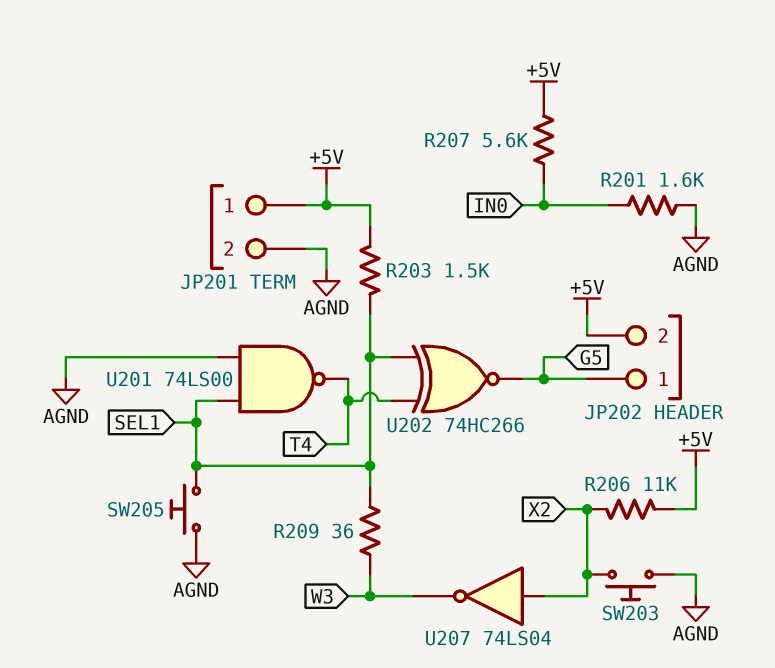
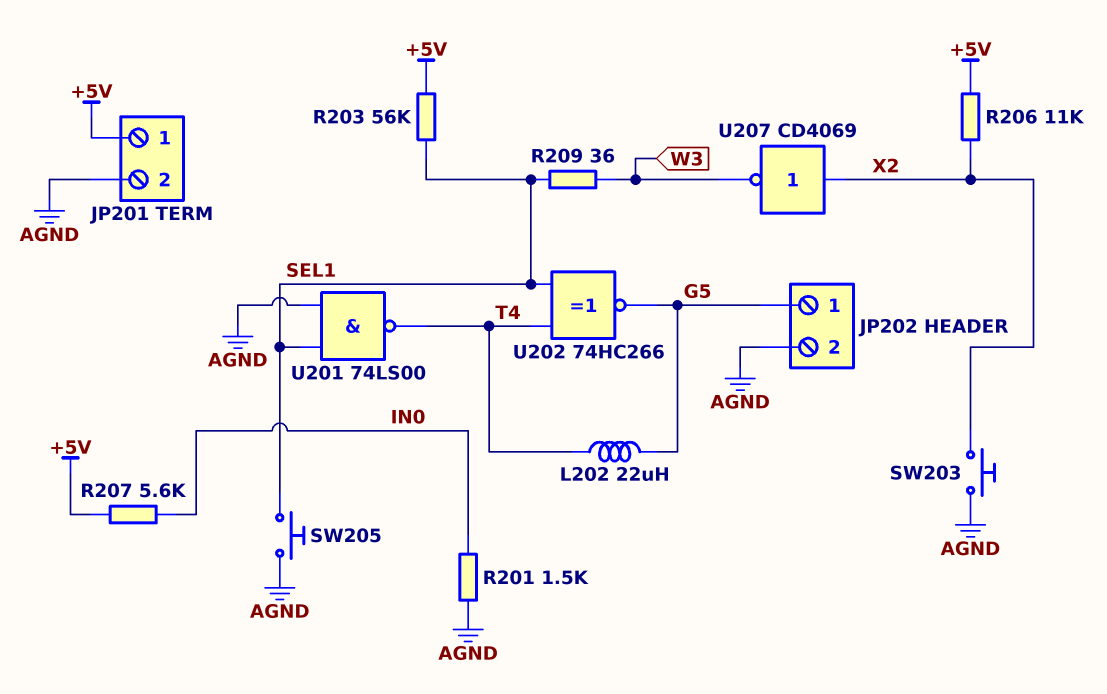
JP202 pin 2: +5V -> AGND
L202: none -> 22uH (G5, T4)
R201: 1.6k (AGND, IN0) -> 1.5k (AGND, IN0)
R203: 1.5k (+5V, SEL1) -> 56k (+5V, SEL1)
U207: NOT 74LS04 (in X2, out W3) -> NOT CD4069 (in X2, out W3)

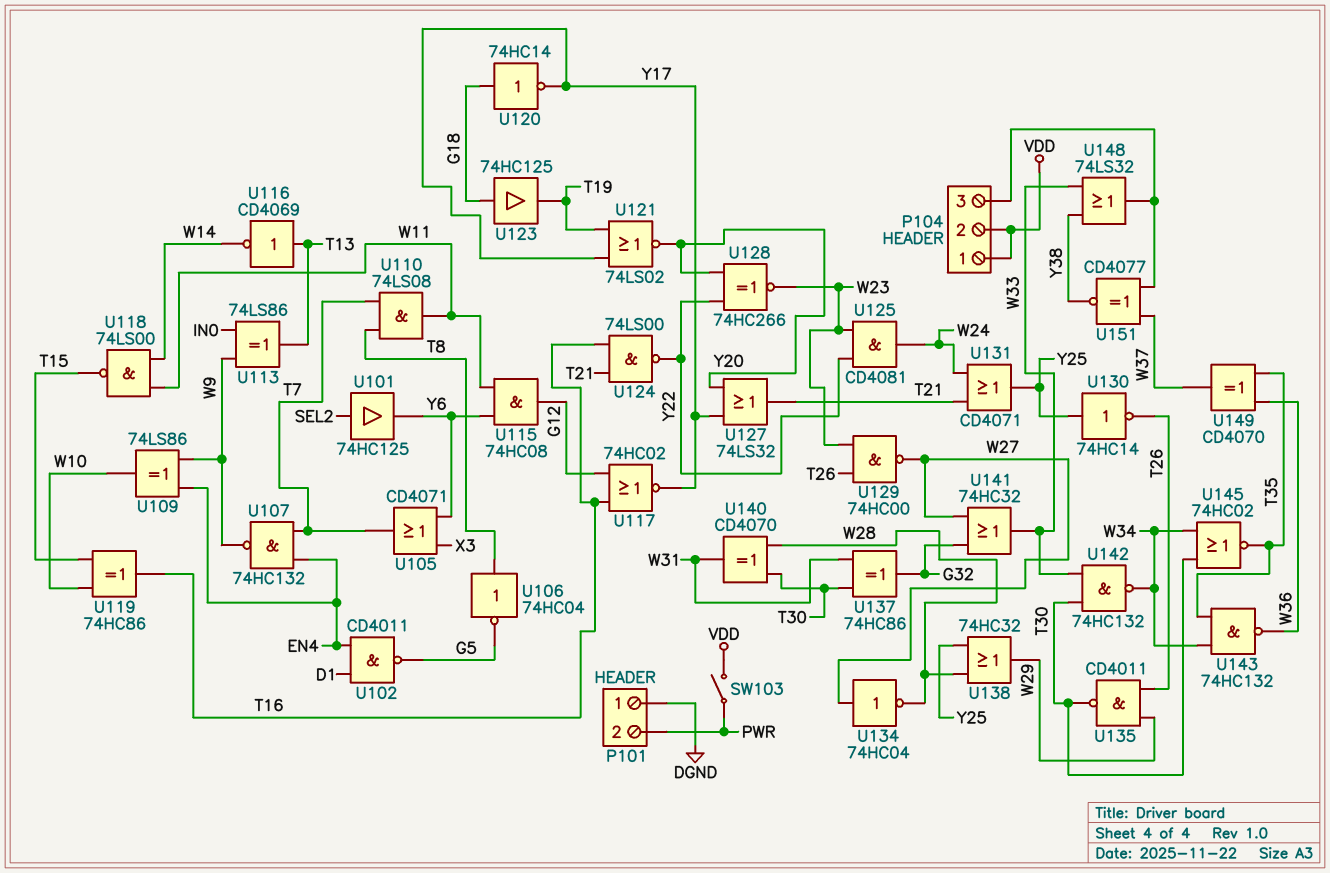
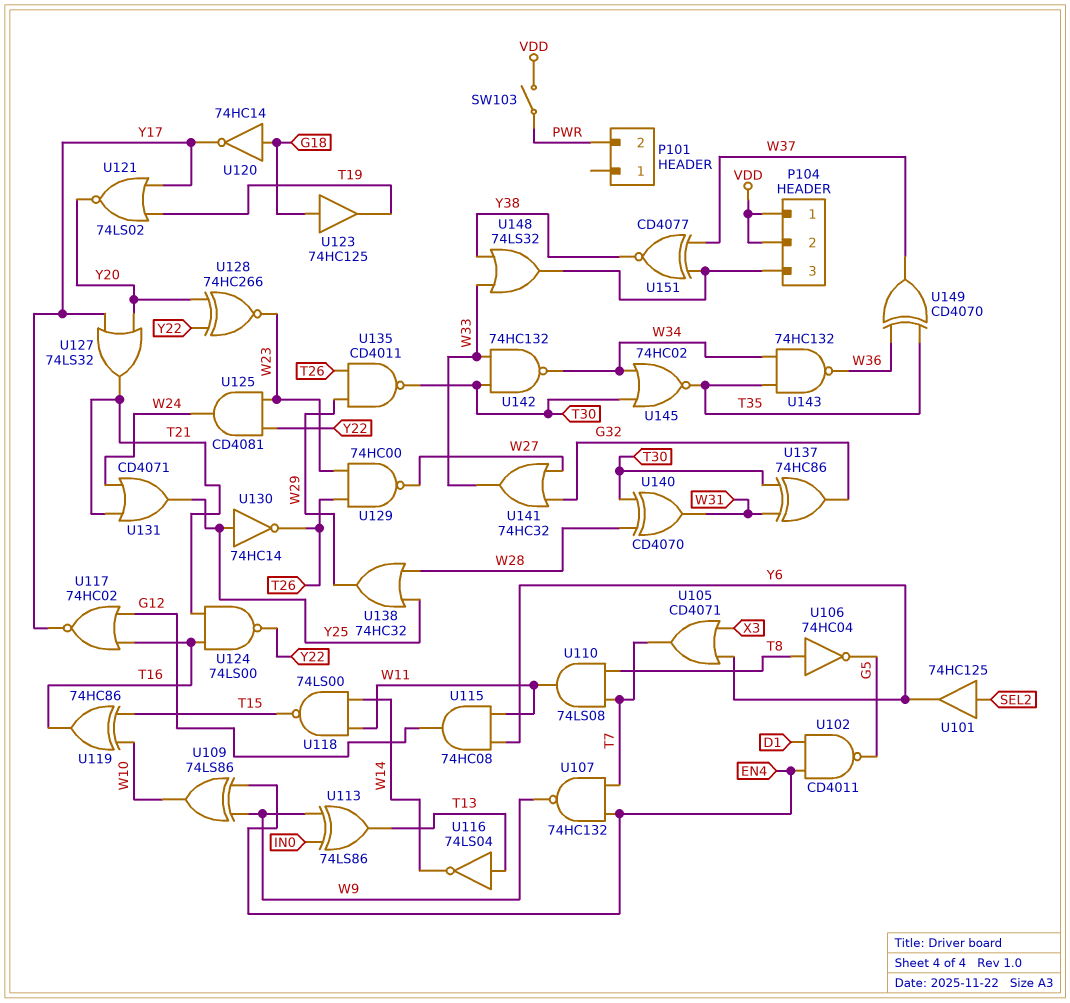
P101 pin 1: DGND -> none
U116: NOT CD4069 (in T13, out W14) -> NOT 74LS04 (in T13, out W14)
U134: NOT 74HC04 (in W27, out W28) -> none

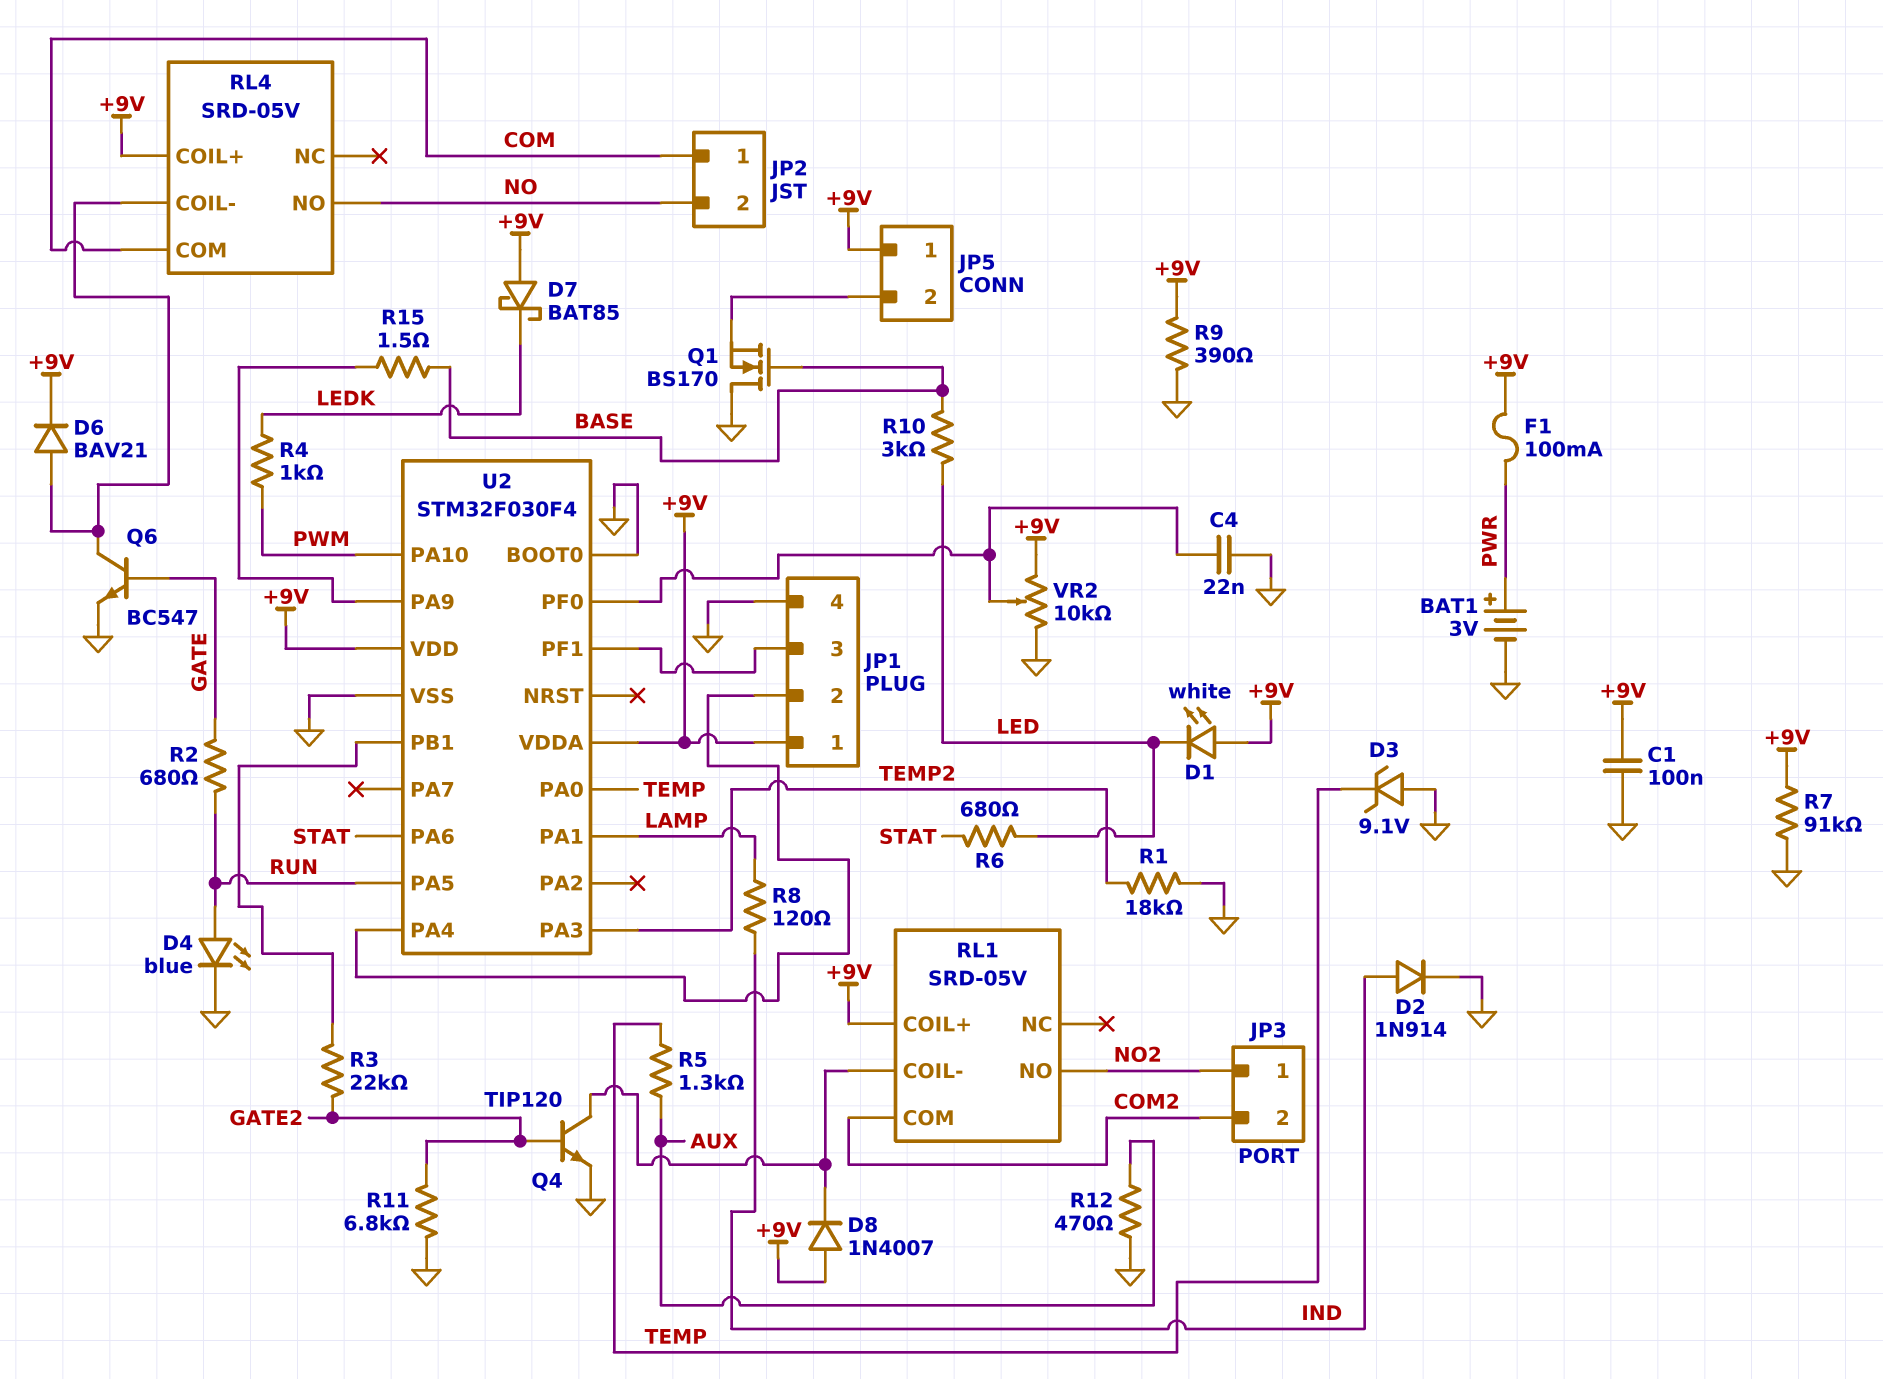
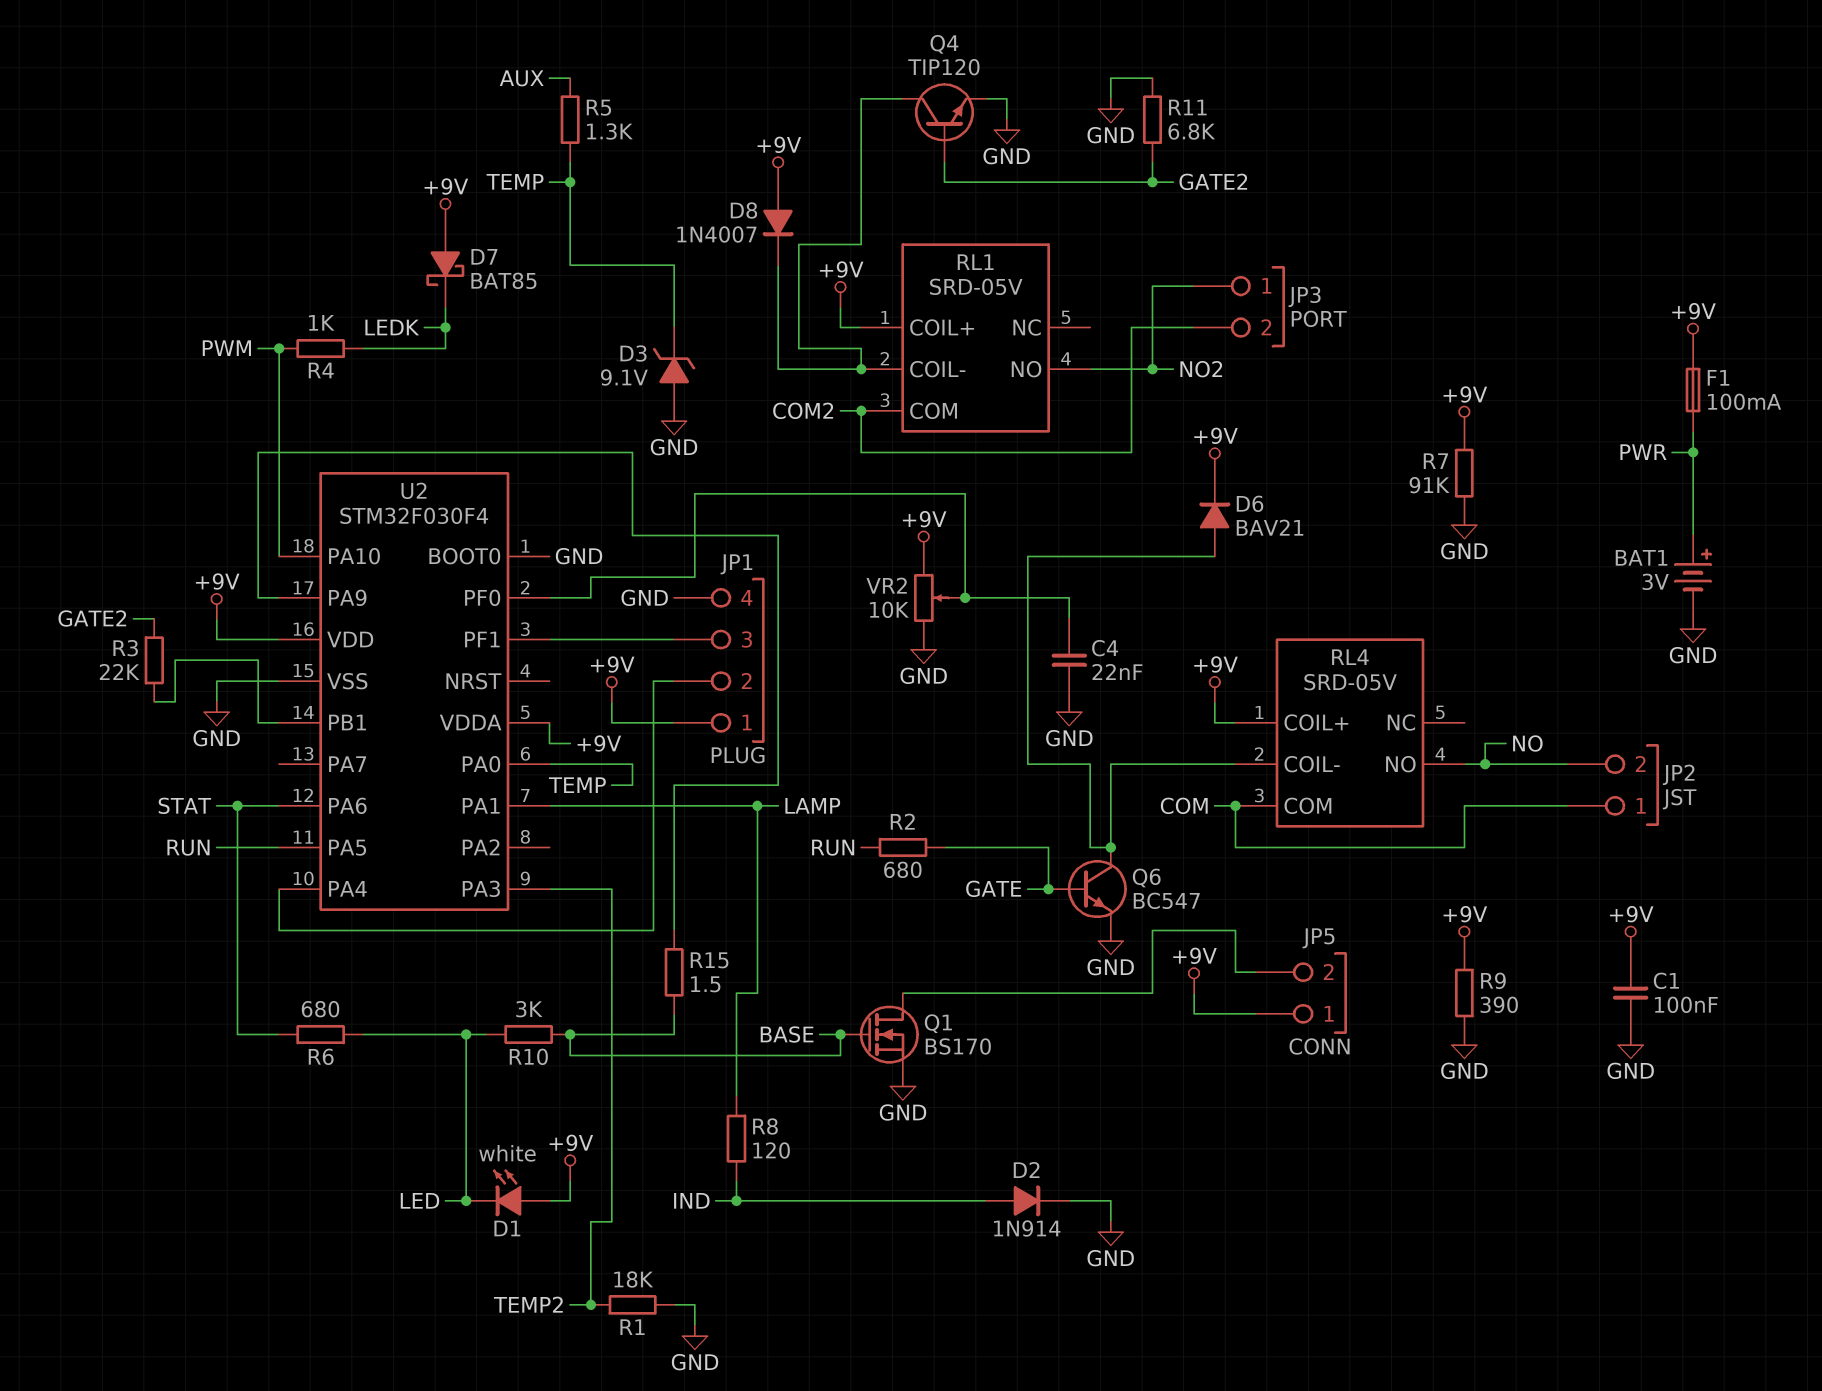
D4: LED blue (A RUN, K GND) -> none
Q1: NMOS BS170 (G BASE, D GND, S JP5/2) -> NMOS BS170 (G BASE, D JP5/2, S GND)
R12: 470 (AUX, GND) -> none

• • • •

To do:
A word-for-word copy is required of the lines above from the line with "U116: NOT CD4069" through the last line of the data; no other lines and no pictures belong in it.

Expected answer:
U116: NOT CD4069 (in T13, out W14) -> NOT 74LS04 (in T13, out W14)
U134: NOT 74HC04 (in W27, out W28) -> none

D4: LED blue (A RUN, K GND) -> none
Q1: NMOS BS170 (G BASE, D GND, S JP5/2) -> NMOS BS170 (G BASE, D JP5/2, S GND)
R12: 470 (AUX, GND) -> none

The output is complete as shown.